• SUPPLIED MATERIAL
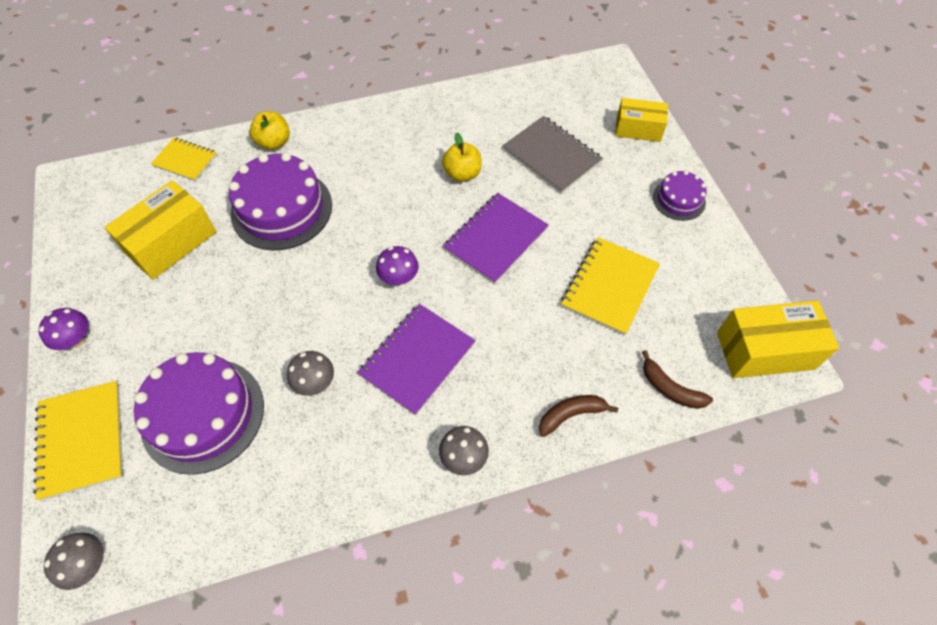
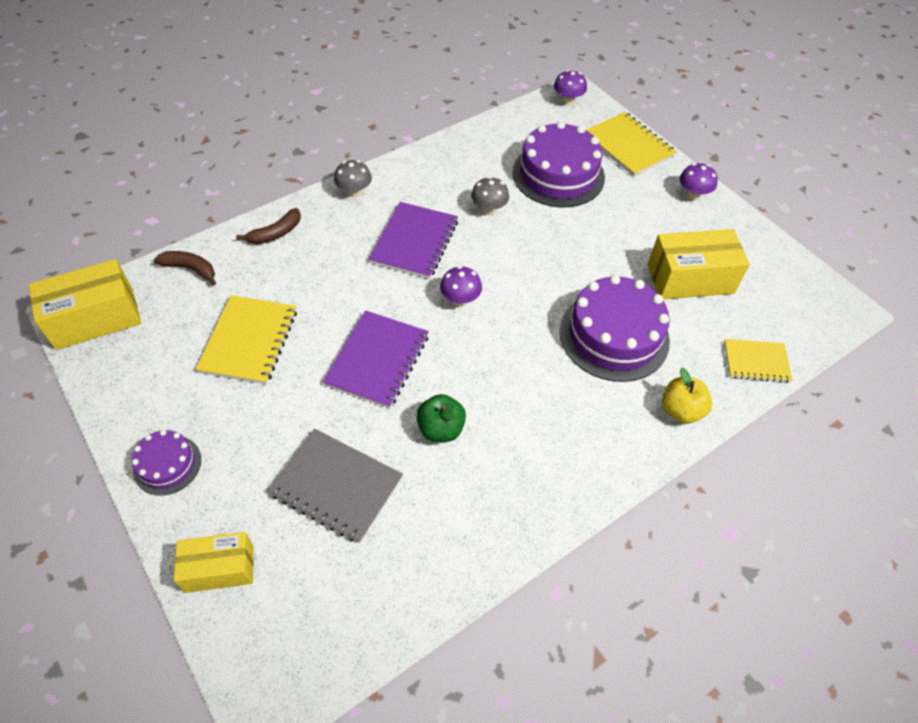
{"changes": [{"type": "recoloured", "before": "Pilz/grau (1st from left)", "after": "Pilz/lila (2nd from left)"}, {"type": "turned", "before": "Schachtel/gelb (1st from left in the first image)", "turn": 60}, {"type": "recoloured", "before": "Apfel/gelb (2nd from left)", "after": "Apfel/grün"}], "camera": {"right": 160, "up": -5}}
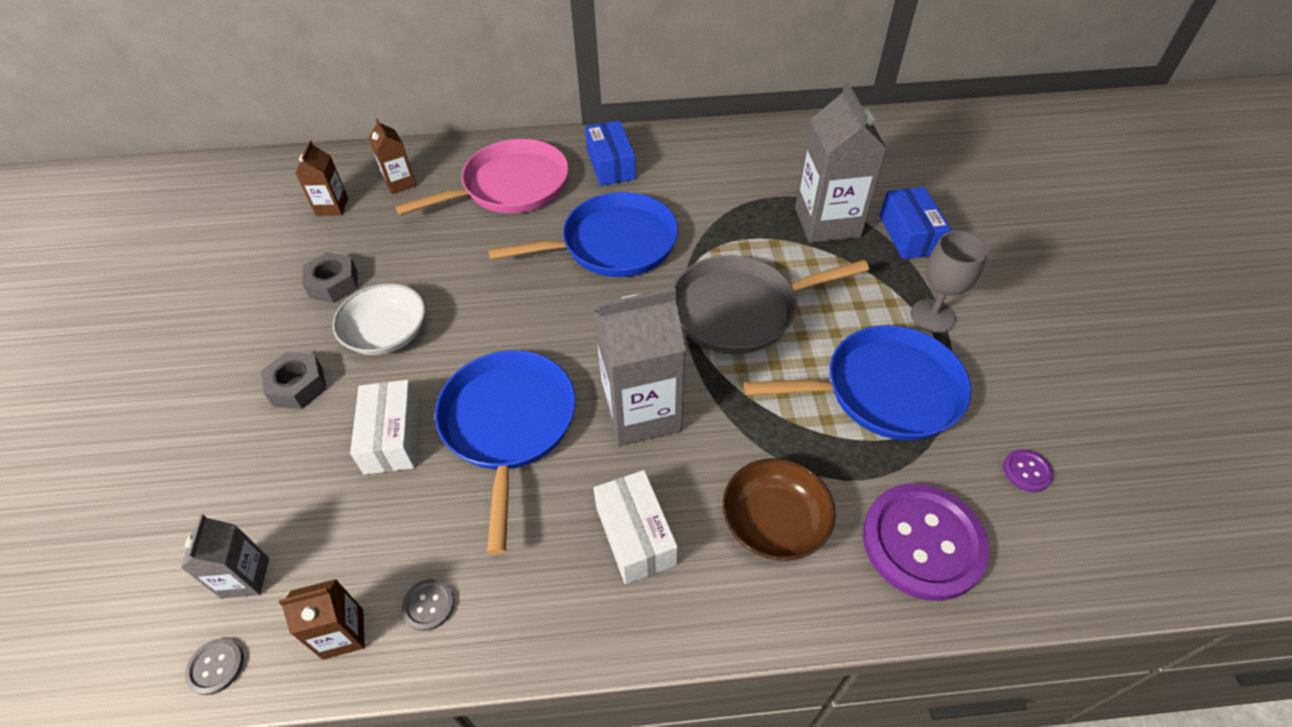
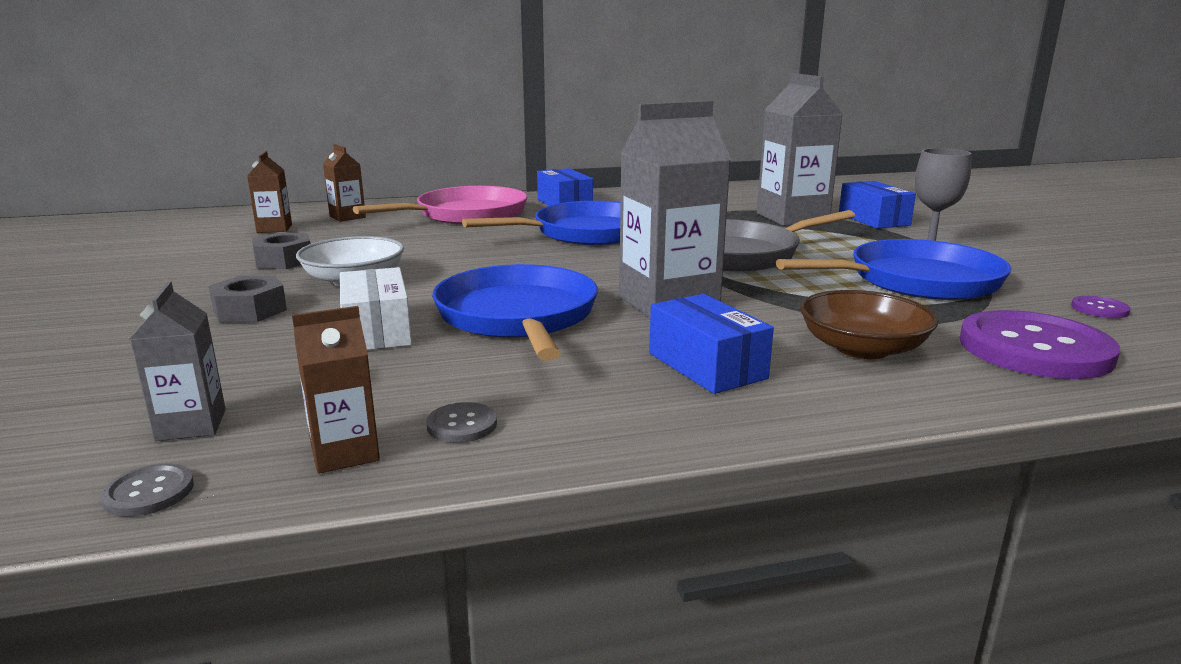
{"changes": [{"type": "recoloured", "before": "Schachtel/weiß (2nd from left)", "after": "Schachtel/blau (2nd from left)"}], "camera": {"right": -10, "up": -30}}
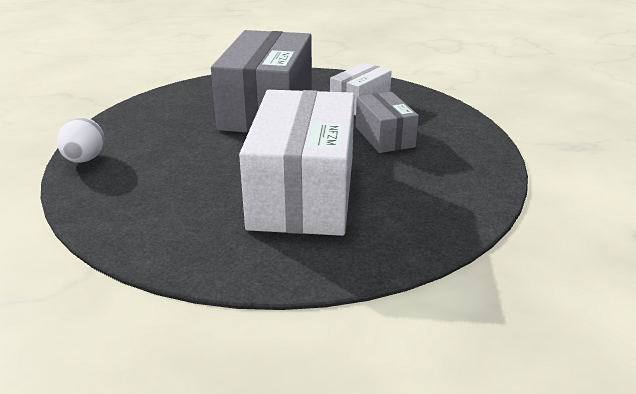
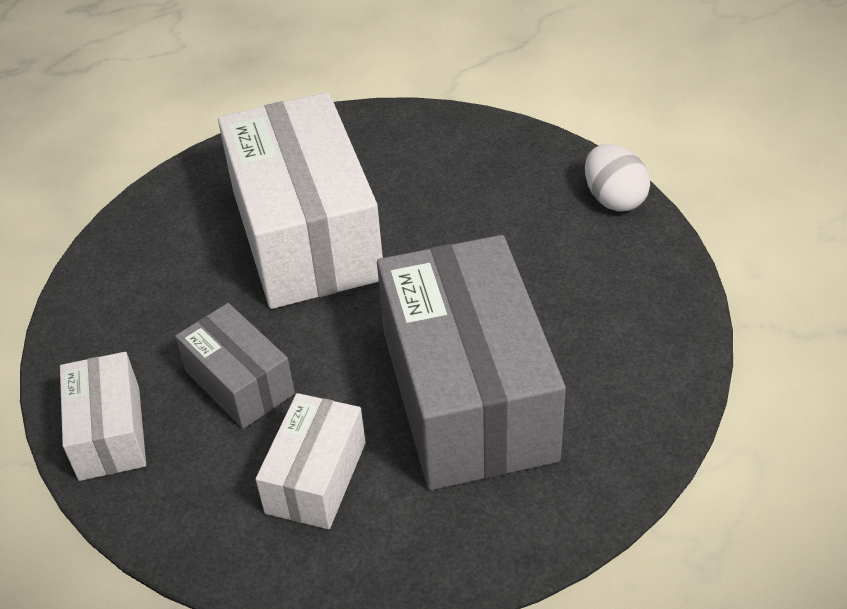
{"changes": [{"type": "added", "after": "Schachtel/weiß (1st from left)"}], "camera": {"right": 160, "up": 15}}
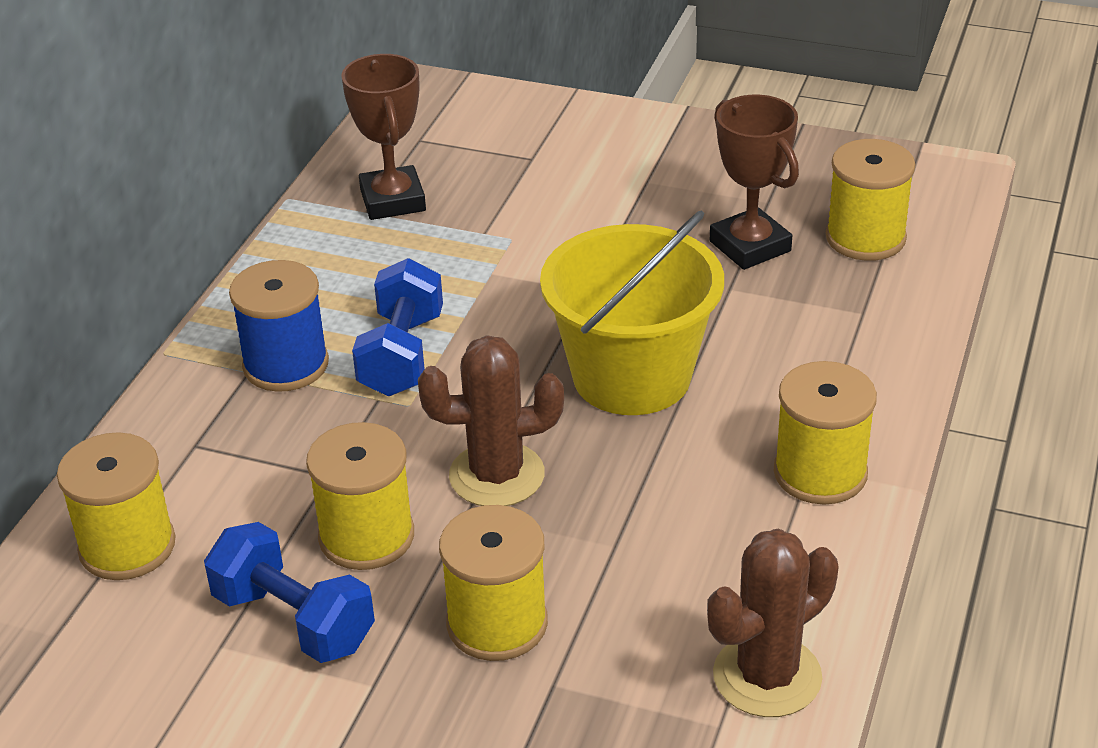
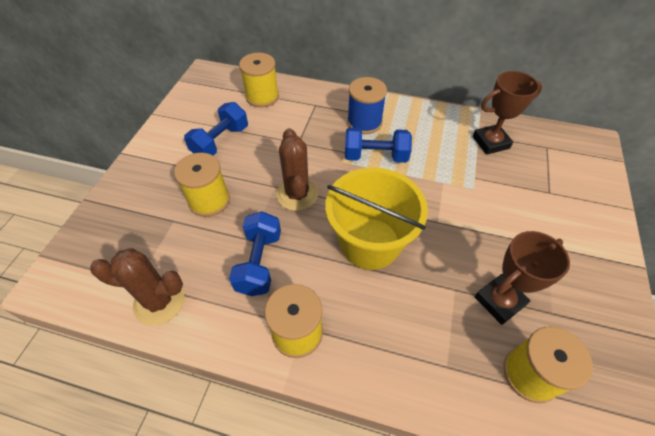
{"changes": [{"type": "removed", "before": "Garnrolle/gelb (2nd from left)"}, {"type": "turned", "before": "Kaktus/braun (2nd from left in the first image)", "turn": -45}, {"type": "added", "after": "Hantel/blau (2nd from left)"}], "camera": {"right": 85, "up": 15}}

• TASK OBJECTIVE
Make an exact copy of the data above, pictures excluded.

• YOUR SOLUTION
{"changes": [{"type": "recoloured", "before": "Pilz/grau (1st from left)", "after": "Pilz/lila (2nd from left)"}, {"type": "turned", "before": "Schachtel/gelb (1st from left in the first image)", "turn": 60}, {"type": "recoloured", "before": "Apfel/gelb (2nd from left)", "after": "Apfel/grün"}], "camera": {"right": 160, "up": -5}}
{"changes": [{"type": "recoloured", "before": "Schachtel/weiß (2nd from left)", "after": "Schachtel/blau (2nd from left)"}], "camera": {"right": -10, "up": -30}}
{"changes": [{"type": "added", "after": "Schachtel/weiß (1st from left)"}], "camera": {"right": 160, "up": 15}}
{"changes": [{"type": "removed", "before": "Garnrolle/gelb (2nd from left)"}, {"type": "turned", "before": "Kaktus/braun (2nd from left in the first image)", "turn": -45}, {"type": "added", "after": "Hantel/blau (2nd from left)"}], "camera": {"right": 85, "up": 15}}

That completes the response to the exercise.